[Available data]

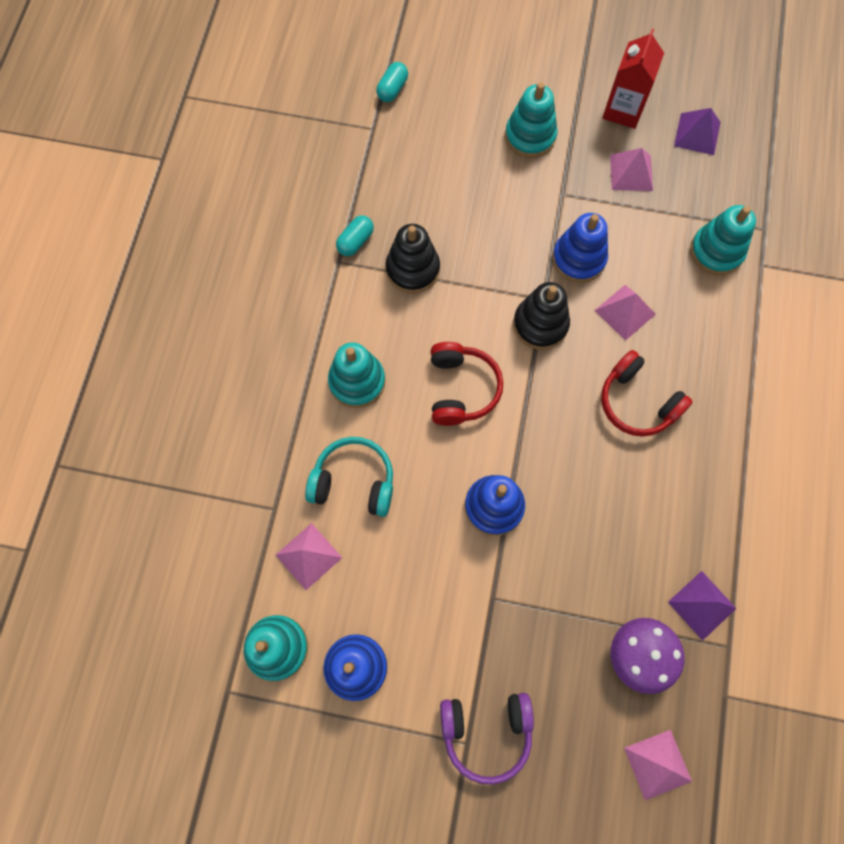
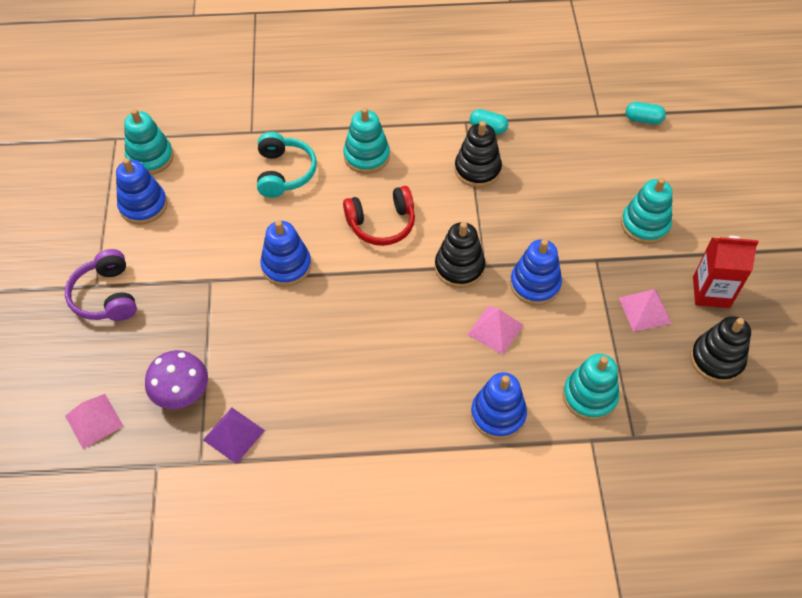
camera: 75 degrees right, 15 degrees down
pink pyramid [276,523,342,590] -> none
red headphones [601,350,693,437] -> none
purple pyramid [674,108,721,155] -> black stacking toy [690,316,751,383]
none -> blue stacking toy [471,372,527,440]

[What you will do] Out of the data above, return each line where the word "stacking" can be found.

[Worked solution]
purple pyramid [674,108,721,155] -> black stacking toy [690,316,751,383]
none -> blue stacking toy [471,372,527,440]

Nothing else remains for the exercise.